Exercise requirements:
Reproduce the lines below word for word, from the first one through the line containing "Bangkok: 12:40 -> none", with both of those lines included.

Data entries:
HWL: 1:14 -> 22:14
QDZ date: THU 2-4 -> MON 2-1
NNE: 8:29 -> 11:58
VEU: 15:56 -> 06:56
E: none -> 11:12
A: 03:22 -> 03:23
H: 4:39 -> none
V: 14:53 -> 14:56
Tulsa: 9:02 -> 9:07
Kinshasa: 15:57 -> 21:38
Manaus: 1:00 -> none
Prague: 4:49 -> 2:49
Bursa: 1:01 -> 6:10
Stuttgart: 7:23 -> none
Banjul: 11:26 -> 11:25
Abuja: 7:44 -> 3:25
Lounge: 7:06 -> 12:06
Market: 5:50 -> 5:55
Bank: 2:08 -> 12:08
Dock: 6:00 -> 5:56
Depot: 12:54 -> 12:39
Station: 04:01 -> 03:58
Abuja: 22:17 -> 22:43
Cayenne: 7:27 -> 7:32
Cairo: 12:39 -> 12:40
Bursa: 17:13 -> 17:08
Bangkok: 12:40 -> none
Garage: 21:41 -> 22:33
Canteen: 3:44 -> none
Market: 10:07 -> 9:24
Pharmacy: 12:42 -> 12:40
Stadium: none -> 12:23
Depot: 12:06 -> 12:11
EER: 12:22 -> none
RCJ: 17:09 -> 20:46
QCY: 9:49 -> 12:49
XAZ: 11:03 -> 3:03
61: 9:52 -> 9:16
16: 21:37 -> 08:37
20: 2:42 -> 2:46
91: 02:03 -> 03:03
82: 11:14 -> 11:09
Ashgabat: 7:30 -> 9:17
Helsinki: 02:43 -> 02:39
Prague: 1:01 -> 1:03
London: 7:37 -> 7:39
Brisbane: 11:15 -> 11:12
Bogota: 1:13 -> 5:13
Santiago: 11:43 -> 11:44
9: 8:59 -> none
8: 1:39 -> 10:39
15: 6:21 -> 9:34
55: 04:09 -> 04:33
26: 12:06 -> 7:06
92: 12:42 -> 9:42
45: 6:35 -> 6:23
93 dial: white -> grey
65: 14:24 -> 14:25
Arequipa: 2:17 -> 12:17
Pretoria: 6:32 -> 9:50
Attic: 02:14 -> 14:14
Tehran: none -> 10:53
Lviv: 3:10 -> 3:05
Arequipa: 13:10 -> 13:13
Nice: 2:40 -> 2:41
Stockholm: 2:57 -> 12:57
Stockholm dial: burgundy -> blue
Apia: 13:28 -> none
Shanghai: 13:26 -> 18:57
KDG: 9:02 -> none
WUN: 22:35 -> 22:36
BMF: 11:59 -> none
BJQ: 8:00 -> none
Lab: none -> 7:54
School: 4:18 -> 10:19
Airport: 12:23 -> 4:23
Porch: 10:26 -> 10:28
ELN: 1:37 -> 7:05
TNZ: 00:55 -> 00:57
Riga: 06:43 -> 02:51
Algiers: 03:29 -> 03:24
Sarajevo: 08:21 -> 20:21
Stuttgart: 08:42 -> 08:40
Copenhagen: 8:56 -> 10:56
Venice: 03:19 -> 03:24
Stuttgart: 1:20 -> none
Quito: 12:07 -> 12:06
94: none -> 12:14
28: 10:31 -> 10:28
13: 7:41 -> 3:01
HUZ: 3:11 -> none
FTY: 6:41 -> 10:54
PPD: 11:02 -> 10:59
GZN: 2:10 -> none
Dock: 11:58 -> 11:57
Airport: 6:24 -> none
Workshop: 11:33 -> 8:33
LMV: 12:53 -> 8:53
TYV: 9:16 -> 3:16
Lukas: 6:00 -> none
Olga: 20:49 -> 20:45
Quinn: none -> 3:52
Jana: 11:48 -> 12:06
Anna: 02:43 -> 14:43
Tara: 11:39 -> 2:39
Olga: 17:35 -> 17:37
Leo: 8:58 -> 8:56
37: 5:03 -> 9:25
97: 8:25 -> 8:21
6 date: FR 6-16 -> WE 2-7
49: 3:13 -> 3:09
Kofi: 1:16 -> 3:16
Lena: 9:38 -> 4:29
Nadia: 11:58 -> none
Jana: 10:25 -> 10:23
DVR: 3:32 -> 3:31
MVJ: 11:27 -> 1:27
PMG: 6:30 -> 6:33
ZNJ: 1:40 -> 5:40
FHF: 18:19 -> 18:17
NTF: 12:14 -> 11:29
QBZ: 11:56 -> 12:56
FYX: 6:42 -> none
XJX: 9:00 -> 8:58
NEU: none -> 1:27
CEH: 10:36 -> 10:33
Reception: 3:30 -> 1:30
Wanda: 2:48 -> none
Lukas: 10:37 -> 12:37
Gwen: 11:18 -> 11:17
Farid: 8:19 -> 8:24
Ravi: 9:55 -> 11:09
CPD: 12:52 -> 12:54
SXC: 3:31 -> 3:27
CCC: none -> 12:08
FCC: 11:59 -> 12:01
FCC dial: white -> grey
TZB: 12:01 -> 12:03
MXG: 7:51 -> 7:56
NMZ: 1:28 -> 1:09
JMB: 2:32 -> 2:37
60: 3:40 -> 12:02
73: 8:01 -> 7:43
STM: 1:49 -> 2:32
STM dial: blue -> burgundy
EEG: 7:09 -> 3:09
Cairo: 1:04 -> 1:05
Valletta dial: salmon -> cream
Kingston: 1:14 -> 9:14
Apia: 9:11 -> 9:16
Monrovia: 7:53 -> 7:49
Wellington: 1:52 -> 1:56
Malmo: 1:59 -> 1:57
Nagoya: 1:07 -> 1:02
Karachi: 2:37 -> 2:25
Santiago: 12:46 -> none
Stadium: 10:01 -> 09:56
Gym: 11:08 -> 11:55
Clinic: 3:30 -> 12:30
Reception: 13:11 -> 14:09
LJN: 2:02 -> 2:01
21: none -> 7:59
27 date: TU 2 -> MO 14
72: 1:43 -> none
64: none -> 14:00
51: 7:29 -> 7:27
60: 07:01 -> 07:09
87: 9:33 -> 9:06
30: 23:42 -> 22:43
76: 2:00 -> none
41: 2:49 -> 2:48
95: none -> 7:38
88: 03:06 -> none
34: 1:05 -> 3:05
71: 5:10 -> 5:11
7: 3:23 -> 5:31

Reply:
HWL: 1:14 -> 22:14
QDZ date: THU 2-4 -> MON 2-1
NNE: 8:29 -> 11:58
VEU: 15:56 -> 06:56
E: none -> 11:12
A: 03:22 -> 03:23
H: 4:39 -> none
V: 14:53 -> 14:56
Tulsa: 9:02 -> 9:07
Kinshasa: 15:57 -> 21:38
Manaus: 1:00 -> none
Prague: 4:49 -> 2:49
Bursa: 1:01 -> 6:10
Stuttgart: 7:23 -> none
Banjul: 11:26 -> 11:25
Abuja: 7:44 -> 3:25
Lounge: 7:06 -> 12:06
Market: 5:50 -> 5:55
Bank: 2:08 -> 12:08
Dock: 6:00 -> 5:56
Depot: 12:54 -> 12:39
Station: 04:01 -> 03:58
Abuja: 22:17 -> 22:43
Cayenne: 7:27 -> 7:32
Cairo: 12:39 -> 12:40
Bursa: 17:13 -> 17:08
Bangkok: 12:40 -> none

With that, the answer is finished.